Task to carry out
Starting with the line below that holds "none -> black 1x1 brick [170,243,262,357]" and stopping after the line that holds "none -> grey 1x2 brick [235,368,368,540]", transcribe the lines exactly, leaving out all pictures.

[Spatial reasoning data]
= = = = = = =

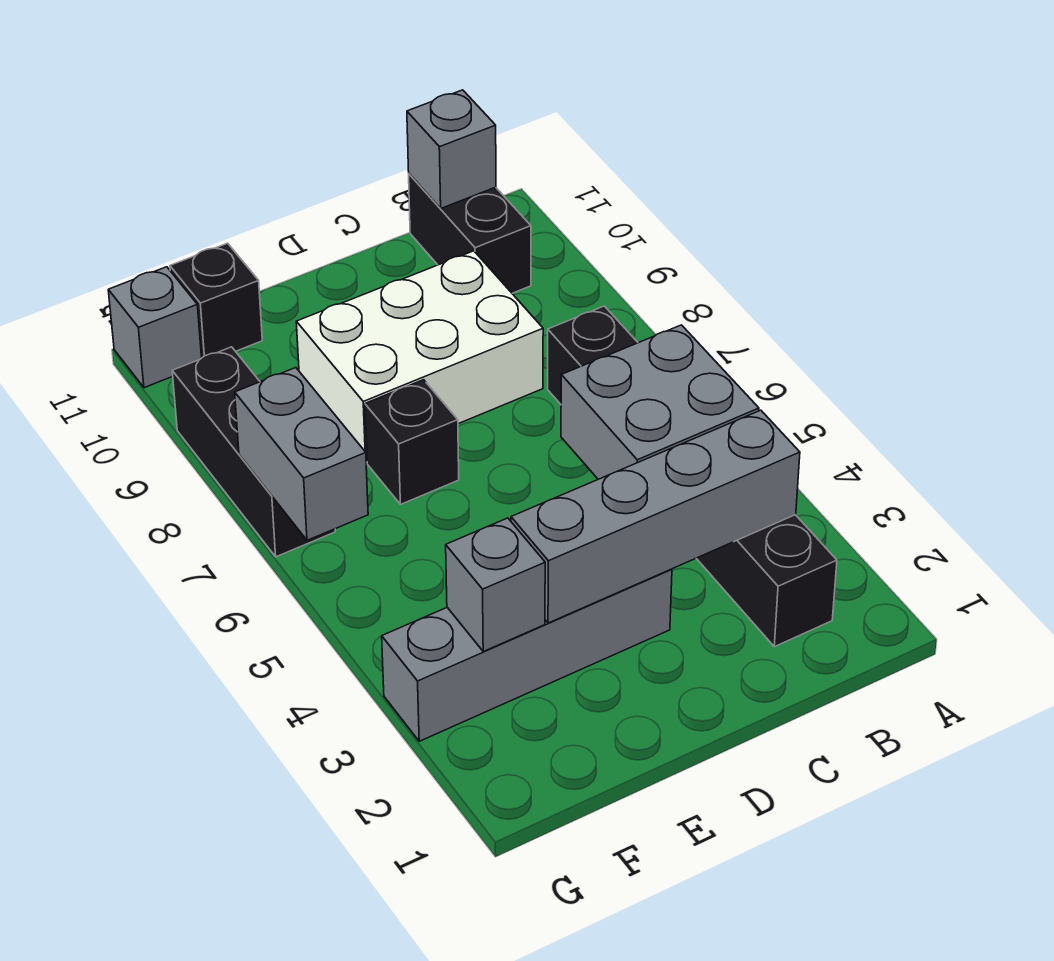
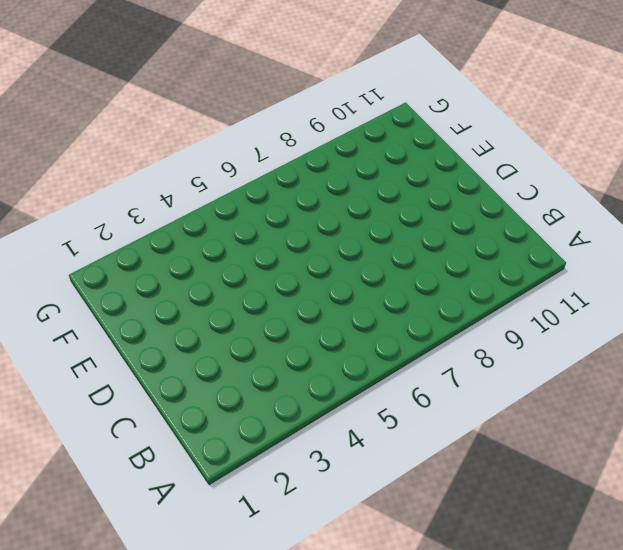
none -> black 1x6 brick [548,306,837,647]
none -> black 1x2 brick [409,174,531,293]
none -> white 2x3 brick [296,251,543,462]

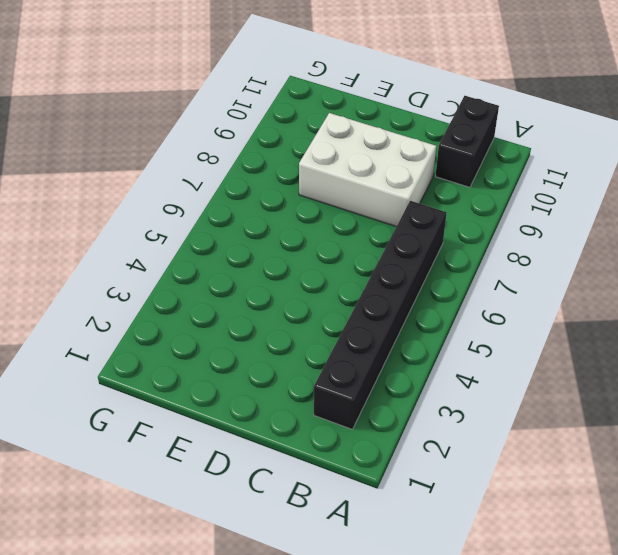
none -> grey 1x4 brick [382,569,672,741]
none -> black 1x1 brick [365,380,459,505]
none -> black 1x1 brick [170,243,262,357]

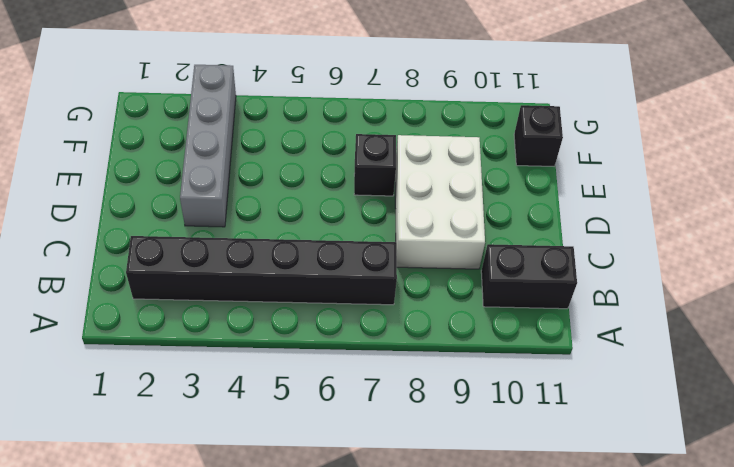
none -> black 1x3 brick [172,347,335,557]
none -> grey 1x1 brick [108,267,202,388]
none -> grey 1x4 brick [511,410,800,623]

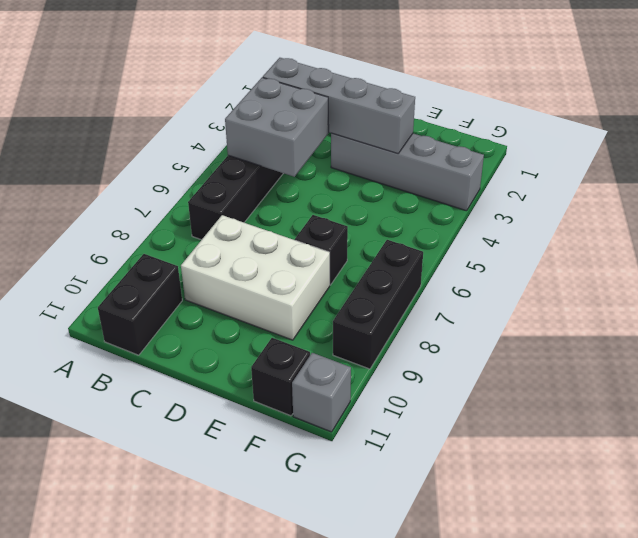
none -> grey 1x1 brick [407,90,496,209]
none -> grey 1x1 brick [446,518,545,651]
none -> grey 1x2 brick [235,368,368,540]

= = = = = = =

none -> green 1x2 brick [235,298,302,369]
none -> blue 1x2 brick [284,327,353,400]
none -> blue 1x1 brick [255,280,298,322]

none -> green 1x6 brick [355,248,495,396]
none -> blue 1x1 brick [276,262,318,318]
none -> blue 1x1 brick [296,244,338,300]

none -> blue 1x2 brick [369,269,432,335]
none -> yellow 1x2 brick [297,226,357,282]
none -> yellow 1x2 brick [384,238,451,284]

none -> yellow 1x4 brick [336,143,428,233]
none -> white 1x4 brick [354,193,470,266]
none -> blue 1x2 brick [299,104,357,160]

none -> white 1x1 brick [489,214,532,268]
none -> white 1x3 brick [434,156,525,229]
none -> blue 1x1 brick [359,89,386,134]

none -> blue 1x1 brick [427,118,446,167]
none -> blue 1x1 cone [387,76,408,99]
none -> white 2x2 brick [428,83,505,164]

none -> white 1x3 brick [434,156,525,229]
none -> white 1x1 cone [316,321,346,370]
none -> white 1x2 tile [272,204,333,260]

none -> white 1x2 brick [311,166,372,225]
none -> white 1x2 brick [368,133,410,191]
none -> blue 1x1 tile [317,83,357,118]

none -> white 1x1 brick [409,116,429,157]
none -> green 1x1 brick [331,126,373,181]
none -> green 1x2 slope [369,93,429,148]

= = = = = = =

Answer section
none -> black 1x1 brick [170,243,262,357]

none -> black 1x3 brick [172,347,335,557]
none -> grey 1x1 brick [108,267,202,388]
none -> grey 1x4 brick [511,410,800,623]

none -> grey 1x1 brick [407,90,496,209]
none -> grey 1x1 brick [446,518,545,651]
none -> grey 1x2 brick [235,368,368,540]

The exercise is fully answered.